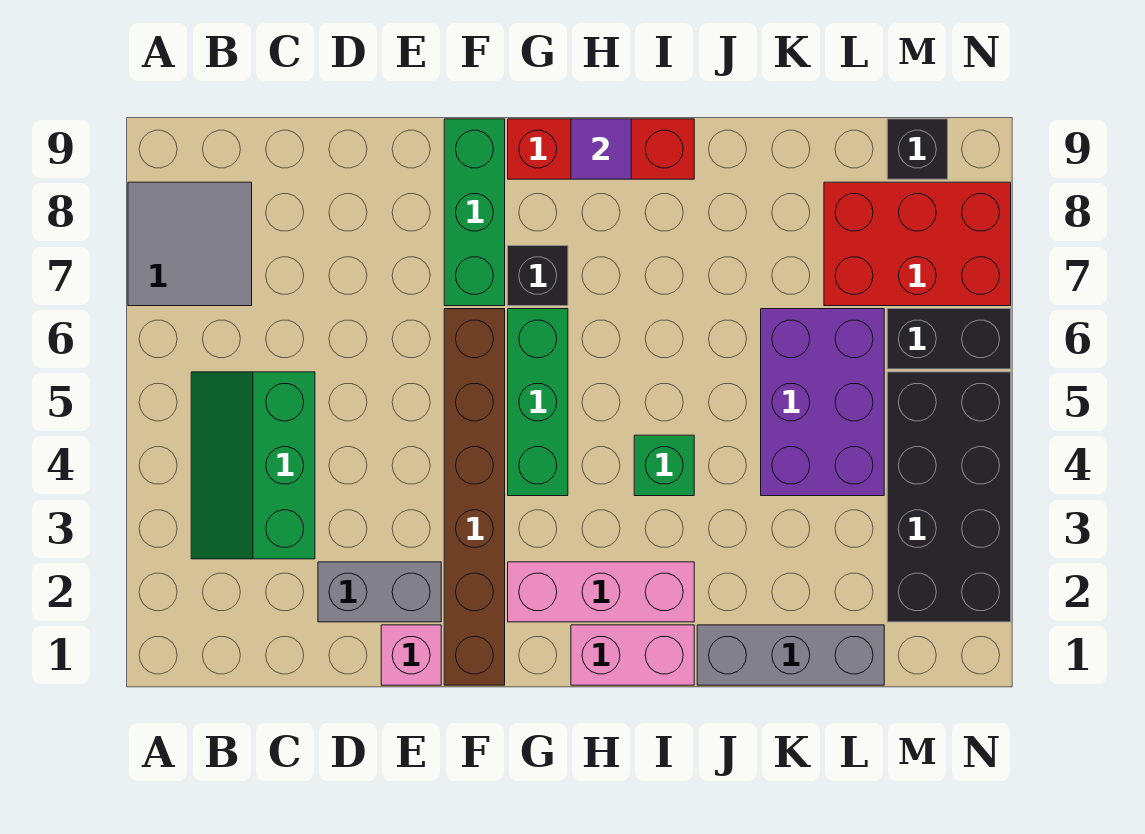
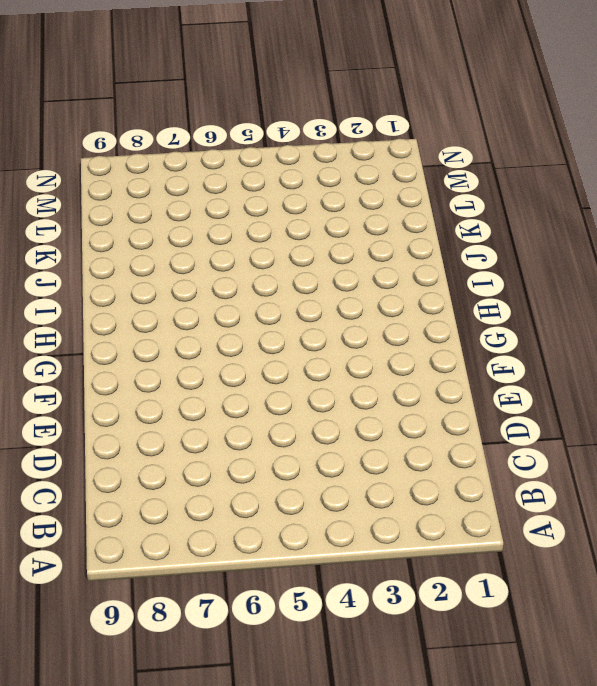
none -> grey tile A7:B8 level 1
none -> green slope B3:C5 level 1 top C
none -> grey brick D2:E2 level 1

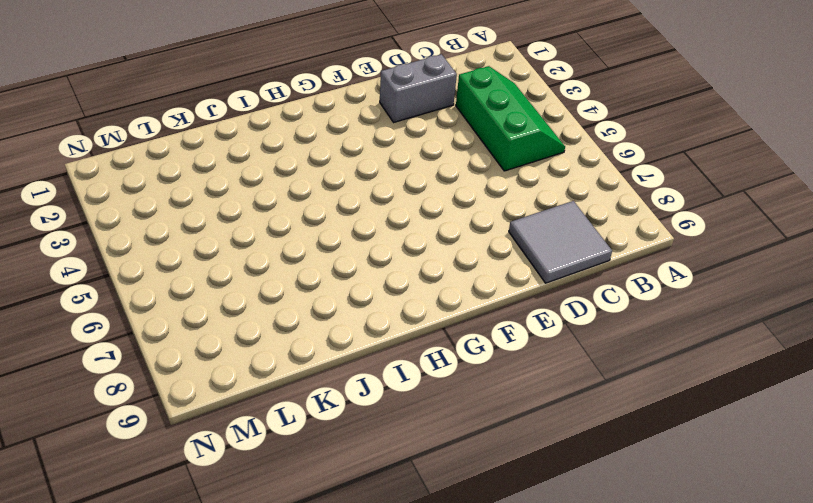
grey tile C8:D9 level 1 -> grey tile A7:B8 level 1
none -> pink brick E1 level 1
none -> brown brick F1:F6 level 1
none -> green brick F7:F9 level 1

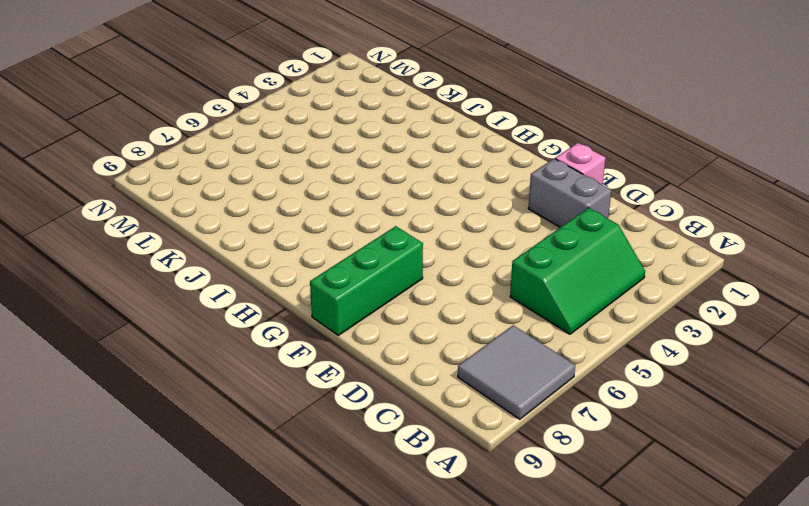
none -> brown brick F1:F6 level 1
none -> pink brick G2:I2 level 1
none -> green brick G4:G6 level 1

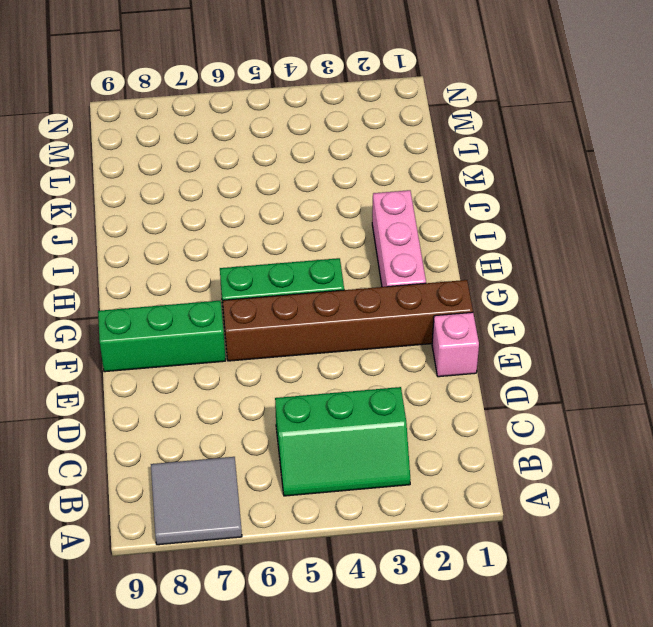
none -> grey brick D2:E2 level 1
none -> black brick G7 level 1
none -> red brick G9:I9 level 1

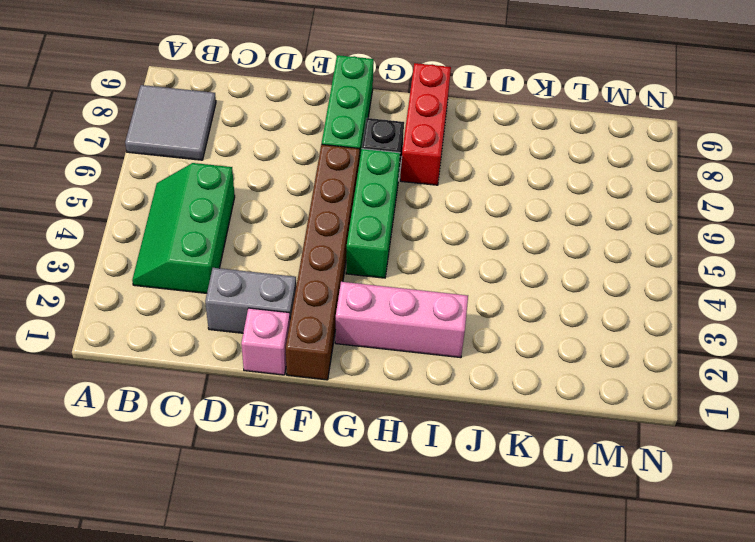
red brick H7:H9 level 1 -> red brick G9:I9 level 1
none -> pink brick H1:I1 level 1
none -> green brick I4 level 1
none -> grey brick J1:L1 level 1

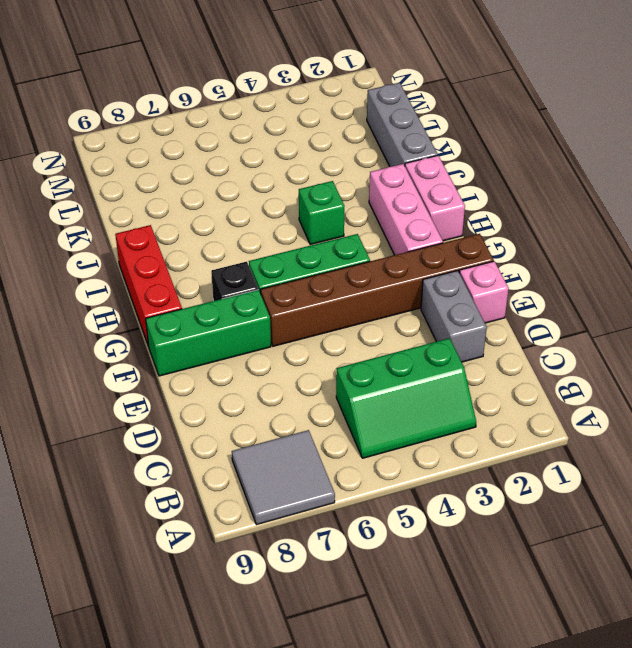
none -> purple brick K4:L6 level 1
none -> red brick L7:N8 level 1
none -> black brick M2:N5 level 1

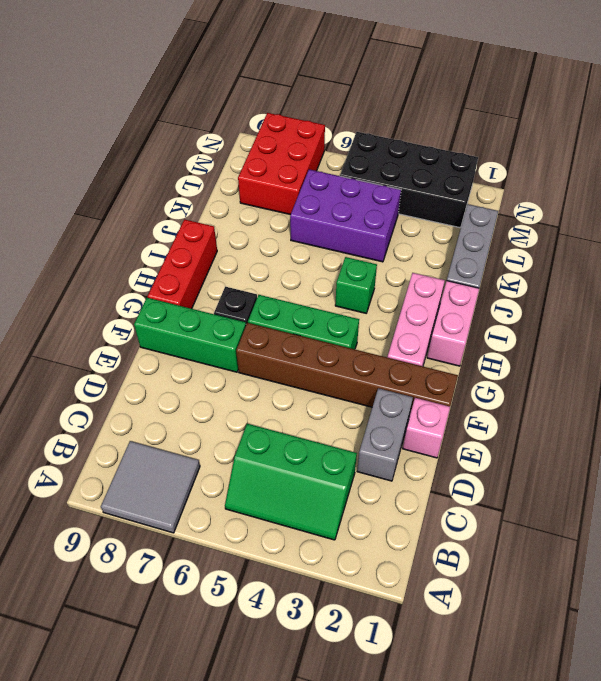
none -> black brick M6:N6 level 1
none -> black brick M9 level 1
none -> purple tile H9 level 2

# # # #

Would you transcribe all of the entries above exactly, minus the images?

## Output below:
none -> grey tile A7:B8 level 1
none -> green slope B3:C5 level 1 top C
none -> grey brick D2:E2 level 1

grey tile C8:D9 level 1 -> grey tile A7:B8 level 1
none -> pink brick E1 level 1
none -> brown brick F1:F6 level 1
none -> green brick F7:F9 level 1

none -> brown brick F1:F6 level 1
none -> pink brick G2:I2 level 1
none -> green brick G4:G6 level 1

none -> grey brick D2:E2 level 1
none -> black brick G7 level 1
none -> red brick G9:I9 level 1

red brick H7:H9 level 1 -> red brick G9:I9 level 1
none -> pink brick H1:I1 level 1
none -> green brick I4 level 1
none -> grey brick J1:L1 level 1

none -> purple brick K4:L6 level 1
none -> red brick L7:N8 level 1
none -> black brick M2:N5 level 1

none -> black brick M6:N6 level 1
none -> black brick M9 level 1
none -> purple tile H9 level 2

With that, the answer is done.